» What to do
The job is to output exactly the lines that run from the start of the entries through the line containing "What was the russet_pyramid", pictures omitted.

» Data extracts
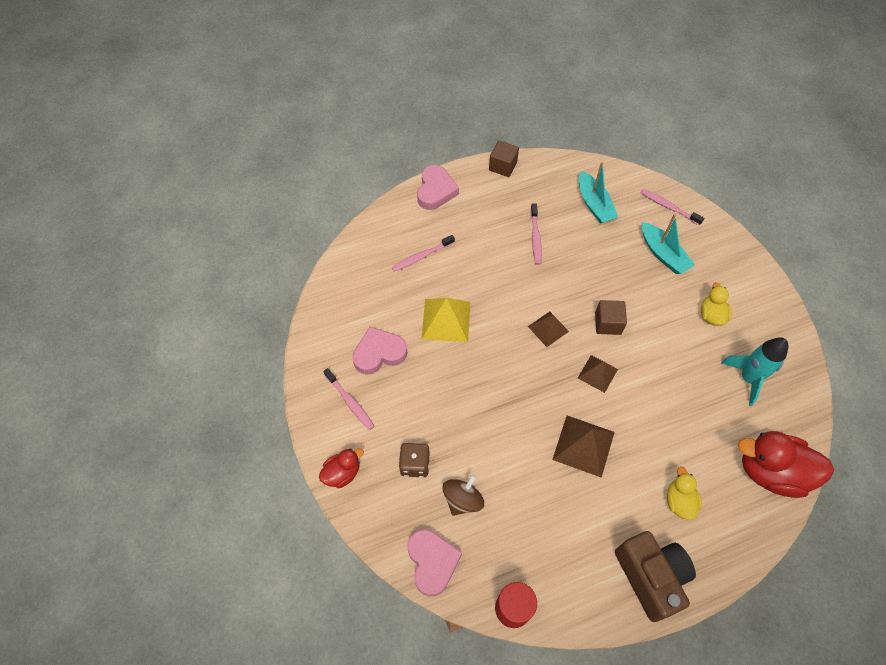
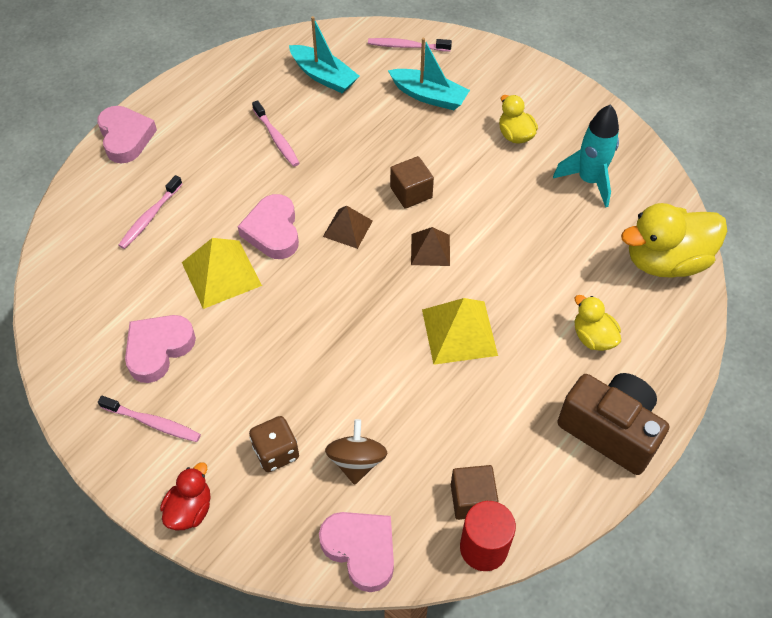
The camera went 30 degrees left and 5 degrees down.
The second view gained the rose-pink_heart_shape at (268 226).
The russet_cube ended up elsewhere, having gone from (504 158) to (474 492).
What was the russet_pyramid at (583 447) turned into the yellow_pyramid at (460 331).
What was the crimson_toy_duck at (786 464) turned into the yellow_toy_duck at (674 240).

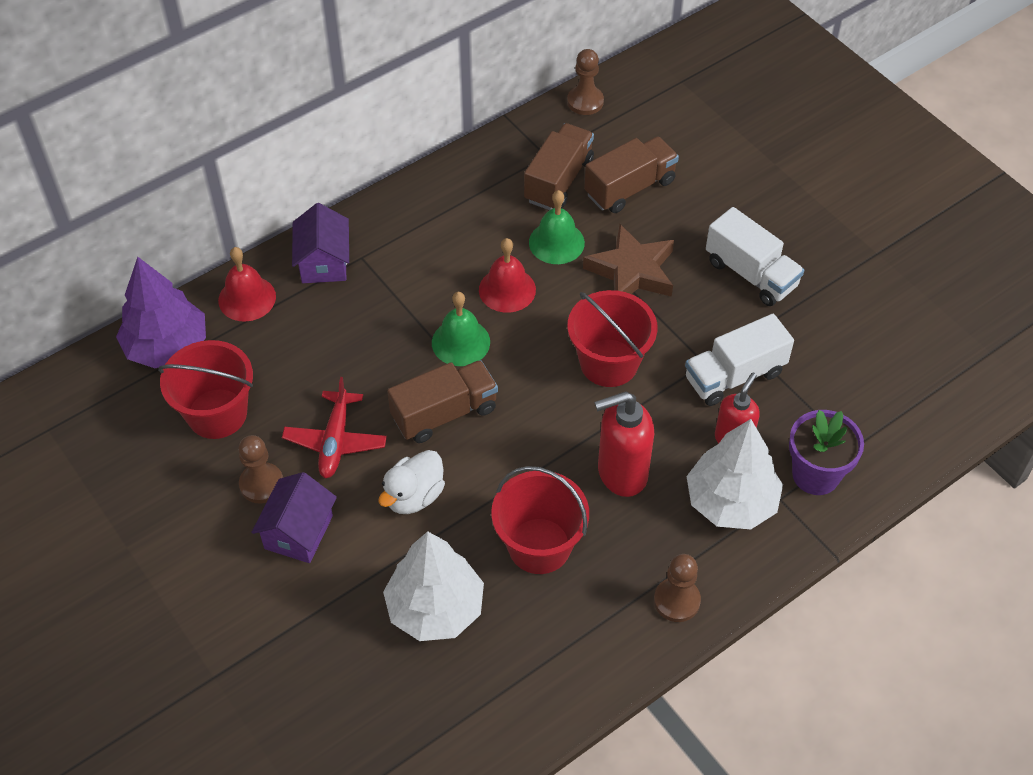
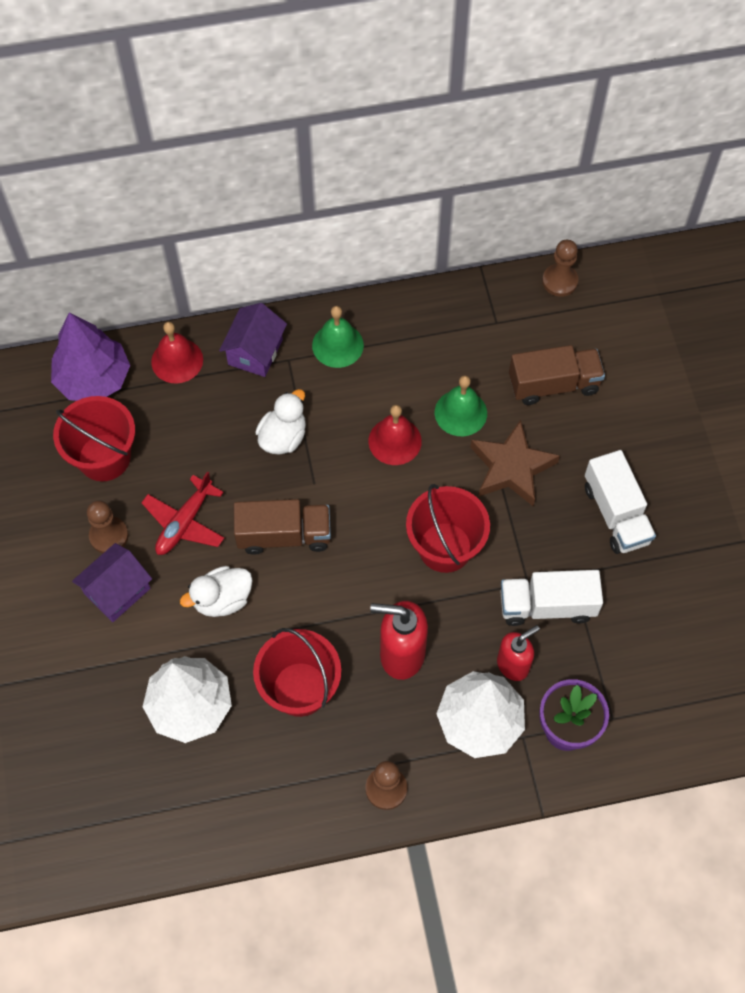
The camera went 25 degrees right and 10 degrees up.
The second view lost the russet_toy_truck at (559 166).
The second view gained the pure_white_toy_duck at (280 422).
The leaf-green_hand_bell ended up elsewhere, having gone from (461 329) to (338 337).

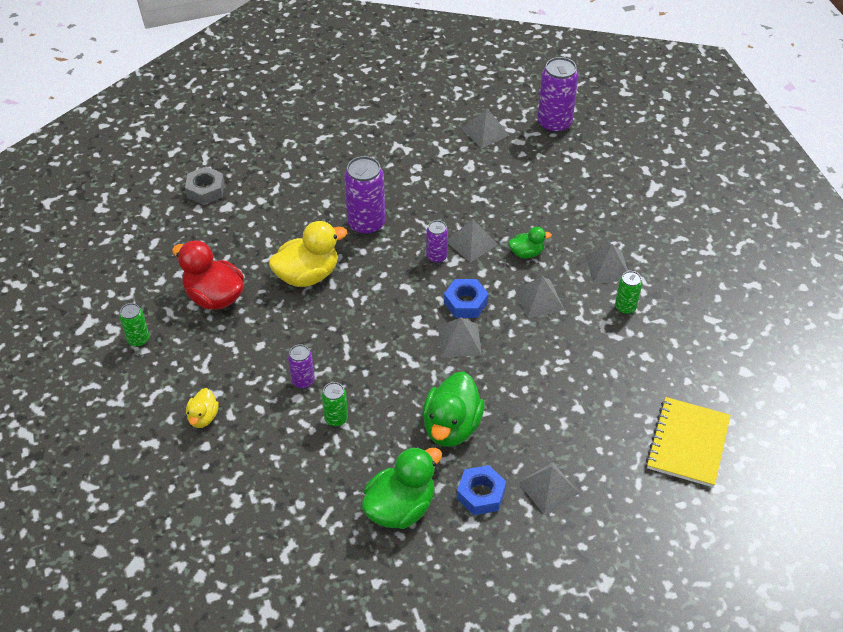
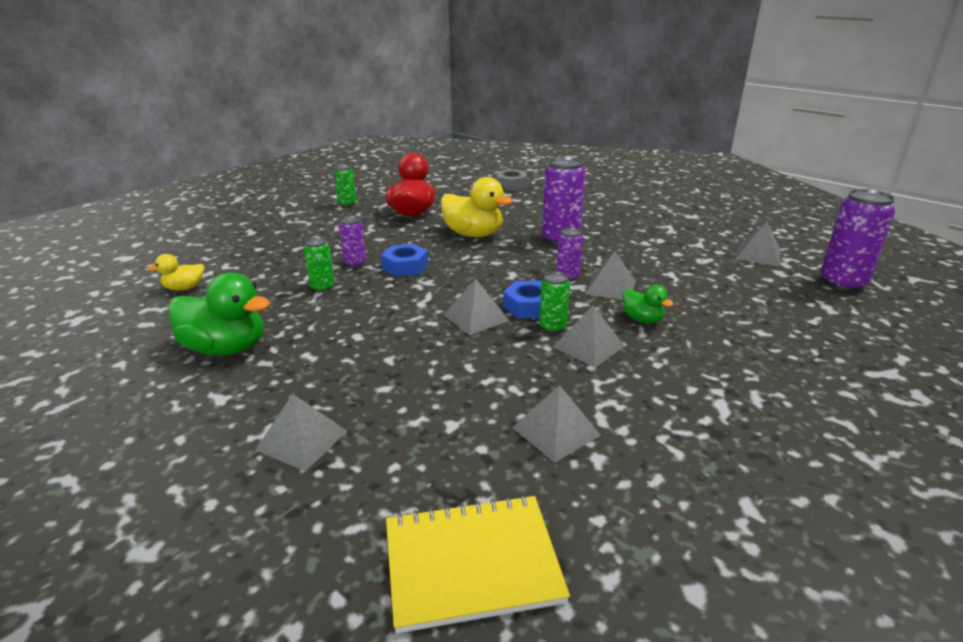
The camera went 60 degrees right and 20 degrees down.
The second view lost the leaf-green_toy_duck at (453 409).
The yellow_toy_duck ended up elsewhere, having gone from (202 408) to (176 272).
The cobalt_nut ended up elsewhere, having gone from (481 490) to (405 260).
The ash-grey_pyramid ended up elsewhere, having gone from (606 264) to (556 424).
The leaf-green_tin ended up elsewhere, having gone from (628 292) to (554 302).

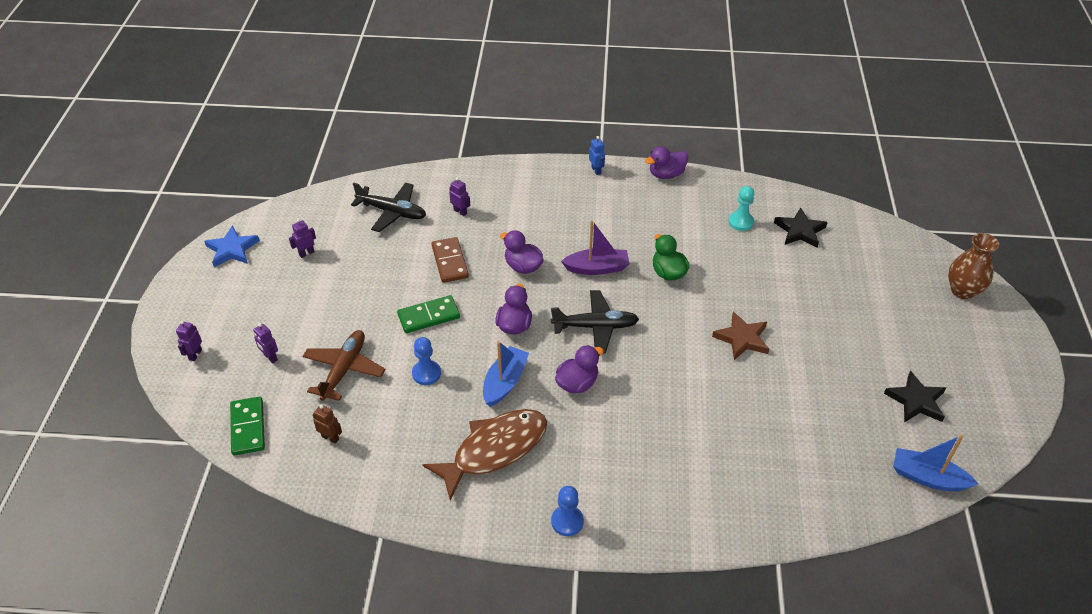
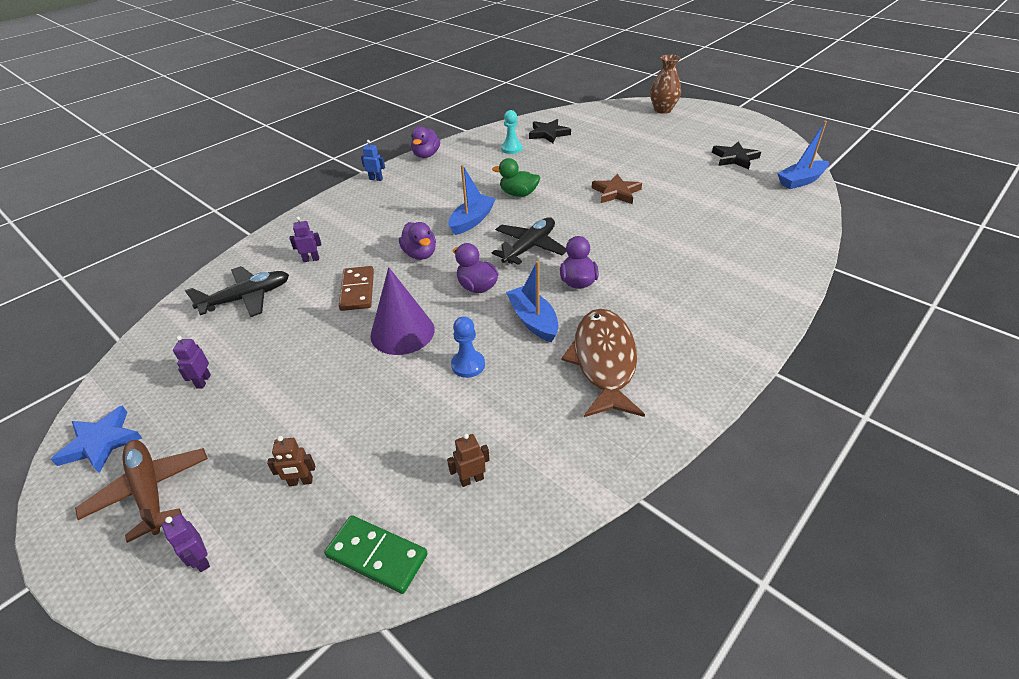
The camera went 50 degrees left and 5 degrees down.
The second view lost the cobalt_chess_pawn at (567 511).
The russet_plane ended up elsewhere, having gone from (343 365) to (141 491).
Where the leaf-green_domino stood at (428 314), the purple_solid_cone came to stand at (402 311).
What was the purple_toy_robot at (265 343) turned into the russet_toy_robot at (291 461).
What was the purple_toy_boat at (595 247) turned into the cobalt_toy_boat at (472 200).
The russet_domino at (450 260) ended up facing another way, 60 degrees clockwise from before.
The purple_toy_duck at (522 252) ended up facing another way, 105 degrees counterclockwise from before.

» Answer area
The camera went 30 degrees left and 5 degrees down.
The second view gained the rose-pink_heart_shape at (268 226).
The russet_cube ended up elsewhere, having gone from (504 158) to (474 492).
What was the russet_pyramid at (583 447) turned into the yellow_pyramid at (460 331).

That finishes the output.